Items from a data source
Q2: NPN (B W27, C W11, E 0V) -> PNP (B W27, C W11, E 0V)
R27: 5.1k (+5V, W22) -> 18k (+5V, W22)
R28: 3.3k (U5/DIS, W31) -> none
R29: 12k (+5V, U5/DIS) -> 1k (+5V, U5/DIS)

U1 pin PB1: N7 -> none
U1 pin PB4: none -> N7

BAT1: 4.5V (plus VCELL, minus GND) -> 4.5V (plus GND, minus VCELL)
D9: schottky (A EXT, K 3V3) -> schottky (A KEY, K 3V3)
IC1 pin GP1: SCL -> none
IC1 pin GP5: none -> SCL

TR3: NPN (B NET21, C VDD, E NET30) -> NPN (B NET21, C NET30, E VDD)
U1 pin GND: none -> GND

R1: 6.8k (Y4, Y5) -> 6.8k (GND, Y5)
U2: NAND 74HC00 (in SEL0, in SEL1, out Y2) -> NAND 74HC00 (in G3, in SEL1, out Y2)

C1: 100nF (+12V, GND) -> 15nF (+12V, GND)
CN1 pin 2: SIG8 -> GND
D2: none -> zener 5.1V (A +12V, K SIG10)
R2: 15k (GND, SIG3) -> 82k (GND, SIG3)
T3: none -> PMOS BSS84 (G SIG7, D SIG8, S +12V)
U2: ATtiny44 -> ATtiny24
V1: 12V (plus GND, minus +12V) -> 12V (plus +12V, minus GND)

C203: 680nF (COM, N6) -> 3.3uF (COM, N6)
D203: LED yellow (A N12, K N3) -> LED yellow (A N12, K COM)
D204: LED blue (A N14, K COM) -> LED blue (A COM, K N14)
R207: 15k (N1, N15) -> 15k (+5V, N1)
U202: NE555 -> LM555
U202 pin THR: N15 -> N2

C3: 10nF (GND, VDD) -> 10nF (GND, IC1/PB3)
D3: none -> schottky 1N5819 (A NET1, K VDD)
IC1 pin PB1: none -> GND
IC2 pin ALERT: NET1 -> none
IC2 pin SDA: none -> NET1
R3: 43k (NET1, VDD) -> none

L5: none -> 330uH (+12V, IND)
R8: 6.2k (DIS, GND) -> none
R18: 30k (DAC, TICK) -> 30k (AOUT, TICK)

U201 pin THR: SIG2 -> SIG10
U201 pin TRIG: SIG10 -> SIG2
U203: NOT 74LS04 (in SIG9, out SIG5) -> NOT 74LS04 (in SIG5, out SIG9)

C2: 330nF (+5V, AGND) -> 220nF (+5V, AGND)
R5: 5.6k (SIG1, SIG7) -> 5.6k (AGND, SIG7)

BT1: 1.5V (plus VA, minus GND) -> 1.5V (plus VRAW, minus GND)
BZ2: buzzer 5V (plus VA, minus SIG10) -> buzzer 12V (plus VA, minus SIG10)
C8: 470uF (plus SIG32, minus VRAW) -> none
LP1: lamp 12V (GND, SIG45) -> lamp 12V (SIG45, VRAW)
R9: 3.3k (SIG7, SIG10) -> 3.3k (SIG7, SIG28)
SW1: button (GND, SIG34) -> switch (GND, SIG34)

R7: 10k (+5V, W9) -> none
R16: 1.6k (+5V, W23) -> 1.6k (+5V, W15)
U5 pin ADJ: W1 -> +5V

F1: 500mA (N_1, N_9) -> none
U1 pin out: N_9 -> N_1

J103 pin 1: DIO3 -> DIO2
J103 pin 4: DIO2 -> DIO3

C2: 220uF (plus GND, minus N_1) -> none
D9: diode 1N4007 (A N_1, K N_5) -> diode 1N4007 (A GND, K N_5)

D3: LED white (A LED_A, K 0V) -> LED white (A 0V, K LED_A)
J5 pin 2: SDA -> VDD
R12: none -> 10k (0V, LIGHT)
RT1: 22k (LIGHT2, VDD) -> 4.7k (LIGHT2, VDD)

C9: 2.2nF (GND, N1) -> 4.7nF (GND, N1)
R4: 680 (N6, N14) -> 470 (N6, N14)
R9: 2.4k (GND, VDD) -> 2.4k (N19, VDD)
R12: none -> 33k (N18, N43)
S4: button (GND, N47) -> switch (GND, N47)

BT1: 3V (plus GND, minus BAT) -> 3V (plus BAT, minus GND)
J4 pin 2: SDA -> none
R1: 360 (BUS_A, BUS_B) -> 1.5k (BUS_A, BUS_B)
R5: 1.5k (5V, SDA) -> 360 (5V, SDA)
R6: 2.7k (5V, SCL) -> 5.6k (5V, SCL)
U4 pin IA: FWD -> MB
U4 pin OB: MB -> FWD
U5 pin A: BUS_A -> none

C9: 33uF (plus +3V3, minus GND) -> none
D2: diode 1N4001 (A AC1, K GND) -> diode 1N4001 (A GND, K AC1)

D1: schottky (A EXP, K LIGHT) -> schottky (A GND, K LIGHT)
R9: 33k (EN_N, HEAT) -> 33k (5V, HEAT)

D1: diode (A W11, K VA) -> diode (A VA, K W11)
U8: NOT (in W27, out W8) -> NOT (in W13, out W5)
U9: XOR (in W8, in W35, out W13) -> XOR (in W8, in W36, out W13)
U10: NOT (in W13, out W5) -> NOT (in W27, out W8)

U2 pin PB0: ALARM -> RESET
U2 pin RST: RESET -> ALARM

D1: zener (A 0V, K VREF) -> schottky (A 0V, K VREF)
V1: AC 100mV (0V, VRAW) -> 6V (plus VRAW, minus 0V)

### TASK BRIEF
Where does the string "RESET" occur in the data above? Copy every line that holds it.

### SOLUTION
U2 pin PB0: ALARM -> RESET
U2 pin RST: RESET -> ALARM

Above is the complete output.